WORK ORDER
Skip any image you find and restate the rest of the data word for word.

Object state change records:
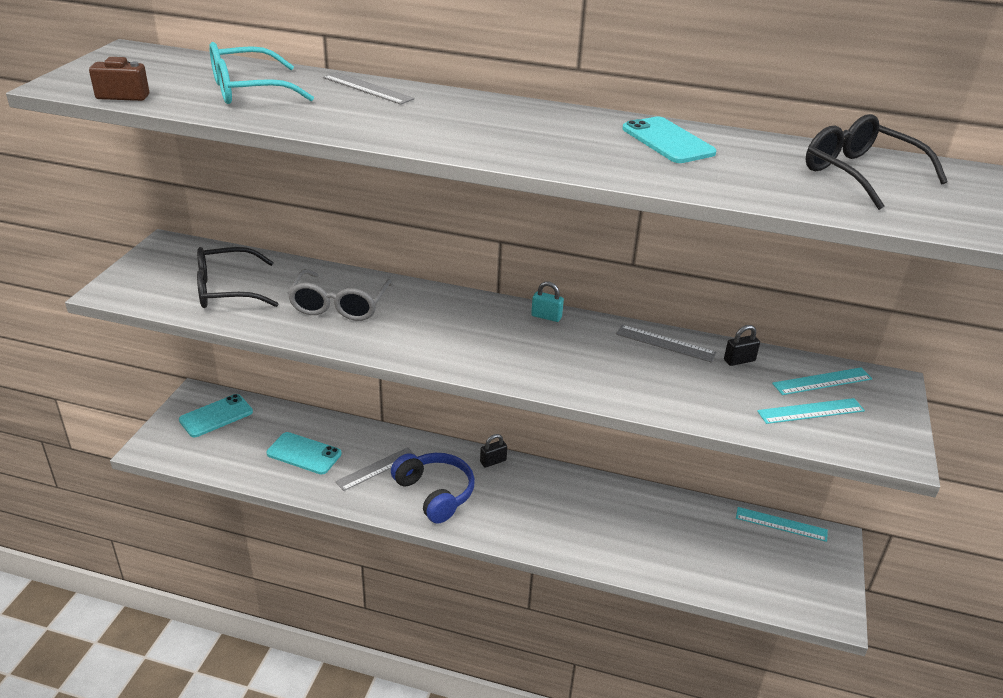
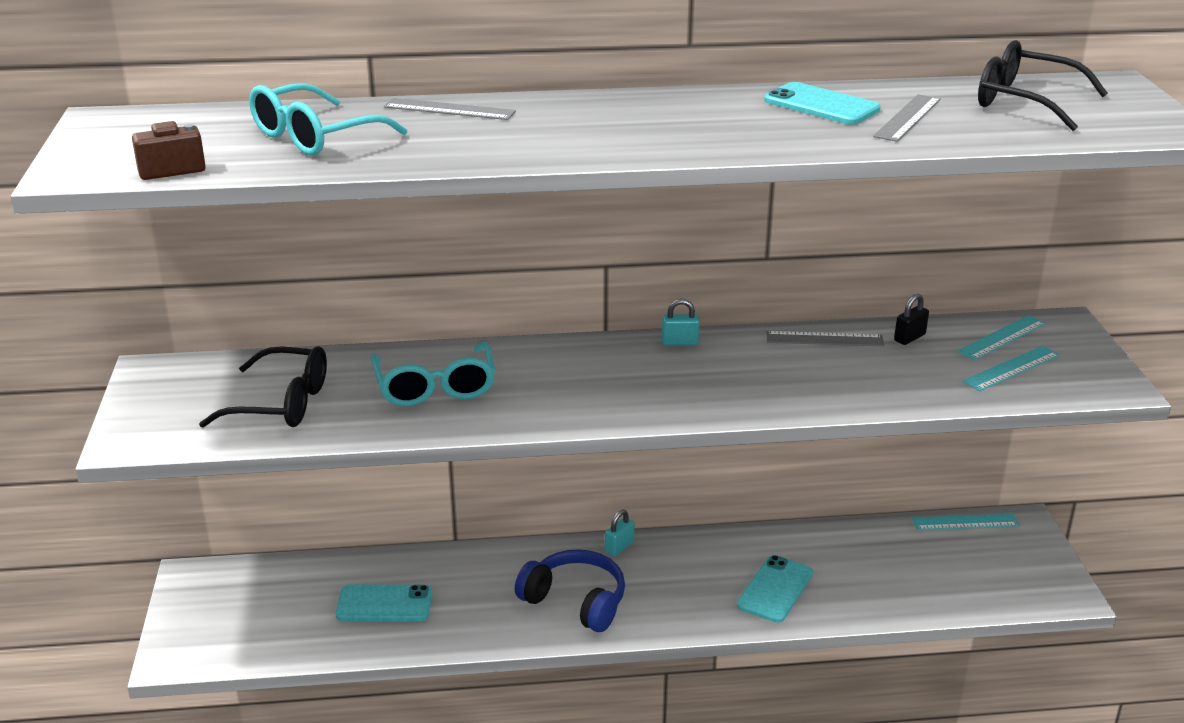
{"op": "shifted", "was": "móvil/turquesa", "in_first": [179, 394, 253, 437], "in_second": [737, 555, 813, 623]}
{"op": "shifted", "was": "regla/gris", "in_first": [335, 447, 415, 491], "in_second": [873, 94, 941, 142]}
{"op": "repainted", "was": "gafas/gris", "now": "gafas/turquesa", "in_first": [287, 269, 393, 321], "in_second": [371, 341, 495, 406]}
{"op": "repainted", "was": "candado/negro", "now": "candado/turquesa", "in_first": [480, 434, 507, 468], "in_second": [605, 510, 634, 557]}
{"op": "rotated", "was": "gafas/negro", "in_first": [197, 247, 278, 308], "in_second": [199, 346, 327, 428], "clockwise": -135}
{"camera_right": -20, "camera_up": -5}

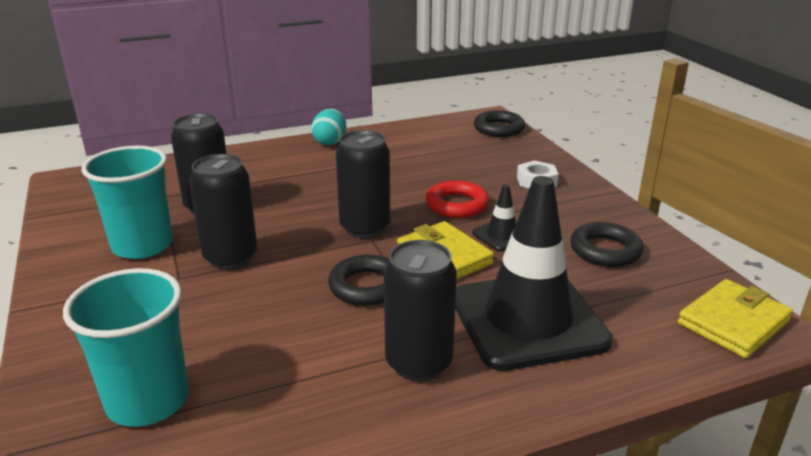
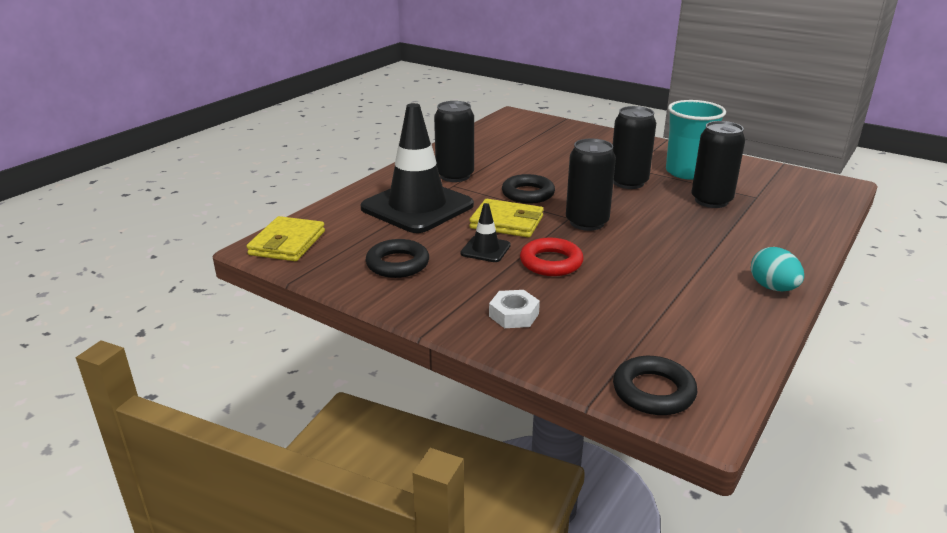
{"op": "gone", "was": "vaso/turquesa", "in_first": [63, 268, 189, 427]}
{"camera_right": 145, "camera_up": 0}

TASK SOLUTION
{"op": "shifted", "was": "móvil/turquesa", "in_first": [179, 394, 253, 437], "in_second": [737, 555, 813, 623]}
{"op": "shifted", "was": "regla/gris", "in_first": [335, 447, 415, 491], "in_second": [873, 94, 941, 142]}
{"op": "repainted", "was": "gafas/gris", "now": "gafas/turquesa", "in_first": [287, 269, 393, 321], "in_second": [371, 341, 495, 406]}
{"op": "repainted", "was": "candado/negro", "now": "candado/turquesa", "in_first": [480, 434, 507, 468], "in_second": [605, 510, 634, 557]}
{"op": "rotated", "was": "gafas/negro", "in_first": [197, 247, 278, 308], "in_second": [199, 346, 327, 428], "clockwise": -135}
{"camera_right": -20, "camera_up": -5}

{"op": "gone", "was": "vaso/turquesa", "in_first": [63, 268, 189, 427]}
{"camera_right": 145, "camera_up": 0}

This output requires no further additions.